PROBLEM REQUIREMENTS: If a line in the records below holds the string "right", count it, and state only the final count.

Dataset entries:

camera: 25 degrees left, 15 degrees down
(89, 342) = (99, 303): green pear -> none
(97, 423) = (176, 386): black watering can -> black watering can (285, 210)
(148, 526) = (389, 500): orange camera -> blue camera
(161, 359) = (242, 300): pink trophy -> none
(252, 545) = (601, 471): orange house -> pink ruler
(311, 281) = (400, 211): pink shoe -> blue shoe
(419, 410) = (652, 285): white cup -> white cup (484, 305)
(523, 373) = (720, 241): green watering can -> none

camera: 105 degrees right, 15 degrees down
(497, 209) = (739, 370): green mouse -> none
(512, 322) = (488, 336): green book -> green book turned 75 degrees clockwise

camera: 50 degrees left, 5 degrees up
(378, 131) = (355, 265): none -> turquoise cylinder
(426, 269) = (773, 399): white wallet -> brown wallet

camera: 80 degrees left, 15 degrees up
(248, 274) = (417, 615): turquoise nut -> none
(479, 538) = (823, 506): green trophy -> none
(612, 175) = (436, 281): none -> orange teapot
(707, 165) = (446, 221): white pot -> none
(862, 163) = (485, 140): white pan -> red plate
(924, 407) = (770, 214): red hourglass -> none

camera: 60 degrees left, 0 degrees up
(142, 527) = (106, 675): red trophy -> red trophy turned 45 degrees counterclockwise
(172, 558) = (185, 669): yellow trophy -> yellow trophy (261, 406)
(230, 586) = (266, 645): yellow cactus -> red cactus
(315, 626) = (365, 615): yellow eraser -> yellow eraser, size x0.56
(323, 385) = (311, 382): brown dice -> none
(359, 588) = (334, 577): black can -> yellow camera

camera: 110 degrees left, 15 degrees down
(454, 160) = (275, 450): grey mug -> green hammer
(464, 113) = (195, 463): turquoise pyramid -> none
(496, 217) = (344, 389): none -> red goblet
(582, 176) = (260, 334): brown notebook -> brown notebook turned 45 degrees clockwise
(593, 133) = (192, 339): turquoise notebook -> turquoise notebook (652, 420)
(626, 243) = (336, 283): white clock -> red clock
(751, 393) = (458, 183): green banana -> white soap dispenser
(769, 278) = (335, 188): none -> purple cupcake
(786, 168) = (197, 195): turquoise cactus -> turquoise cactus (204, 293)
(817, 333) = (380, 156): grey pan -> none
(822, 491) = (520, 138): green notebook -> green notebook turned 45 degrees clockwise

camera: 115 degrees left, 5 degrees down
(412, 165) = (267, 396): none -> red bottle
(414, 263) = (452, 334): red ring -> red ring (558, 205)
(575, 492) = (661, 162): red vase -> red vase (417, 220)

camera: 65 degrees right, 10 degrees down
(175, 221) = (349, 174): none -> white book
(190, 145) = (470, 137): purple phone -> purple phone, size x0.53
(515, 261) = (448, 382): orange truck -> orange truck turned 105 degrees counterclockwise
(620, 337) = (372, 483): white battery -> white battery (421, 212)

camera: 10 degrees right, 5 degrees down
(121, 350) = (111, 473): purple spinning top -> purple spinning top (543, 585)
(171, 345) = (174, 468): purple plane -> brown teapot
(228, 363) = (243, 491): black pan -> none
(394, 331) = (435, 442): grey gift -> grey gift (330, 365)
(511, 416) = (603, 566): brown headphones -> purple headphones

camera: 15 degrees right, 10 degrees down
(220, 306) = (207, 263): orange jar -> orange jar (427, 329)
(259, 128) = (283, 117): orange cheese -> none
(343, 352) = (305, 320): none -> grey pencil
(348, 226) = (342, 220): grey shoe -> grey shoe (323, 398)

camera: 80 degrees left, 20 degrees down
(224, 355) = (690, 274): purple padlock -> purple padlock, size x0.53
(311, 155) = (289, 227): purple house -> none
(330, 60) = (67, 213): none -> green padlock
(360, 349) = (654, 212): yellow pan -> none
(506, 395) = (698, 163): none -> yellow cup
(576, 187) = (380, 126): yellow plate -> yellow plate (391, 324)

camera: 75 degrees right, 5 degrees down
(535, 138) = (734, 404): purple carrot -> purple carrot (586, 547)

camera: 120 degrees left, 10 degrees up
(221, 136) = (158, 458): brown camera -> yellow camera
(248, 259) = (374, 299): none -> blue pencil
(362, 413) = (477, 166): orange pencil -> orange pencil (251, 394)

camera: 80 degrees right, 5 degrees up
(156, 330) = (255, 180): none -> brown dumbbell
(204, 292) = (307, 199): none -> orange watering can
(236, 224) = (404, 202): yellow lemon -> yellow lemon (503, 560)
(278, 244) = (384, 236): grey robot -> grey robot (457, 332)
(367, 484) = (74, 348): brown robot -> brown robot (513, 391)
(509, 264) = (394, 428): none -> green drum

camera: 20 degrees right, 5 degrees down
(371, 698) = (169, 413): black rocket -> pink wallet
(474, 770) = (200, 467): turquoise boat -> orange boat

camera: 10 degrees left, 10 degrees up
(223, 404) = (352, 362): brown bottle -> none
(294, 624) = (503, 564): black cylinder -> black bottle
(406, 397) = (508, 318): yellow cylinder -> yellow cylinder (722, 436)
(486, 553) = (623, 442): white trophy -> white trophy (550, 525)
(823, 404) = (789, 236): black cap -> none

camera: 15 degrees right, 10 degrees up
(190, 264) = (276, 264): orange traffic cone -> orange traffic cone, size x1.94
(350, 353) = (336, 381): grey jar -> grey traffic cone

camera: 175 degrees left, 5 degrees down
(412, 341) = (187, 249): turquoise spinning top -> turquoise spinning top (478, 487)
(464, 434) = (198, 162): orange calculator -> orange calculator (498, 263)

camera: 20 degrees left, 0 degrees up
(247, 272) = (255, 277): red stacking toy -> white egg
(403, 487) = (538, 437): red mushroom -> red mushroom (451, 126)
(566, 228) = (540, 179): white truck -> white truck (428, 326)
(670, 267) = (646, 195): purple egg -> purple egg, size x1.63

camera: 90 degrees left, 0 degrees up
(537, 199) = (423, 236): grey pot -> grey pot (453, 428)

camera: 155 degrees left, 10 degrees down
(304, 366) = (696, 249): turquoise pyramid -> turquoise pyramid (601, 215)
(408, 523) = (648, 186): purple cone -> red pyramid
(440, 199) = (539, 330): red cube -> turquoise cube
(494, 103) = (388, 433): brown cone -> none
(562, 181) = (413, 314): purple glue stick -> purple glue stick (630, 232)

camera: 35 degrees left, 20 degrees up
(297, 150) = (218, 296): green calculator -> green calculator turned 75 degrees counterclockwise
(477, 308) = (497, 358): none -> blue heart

REPLY: 8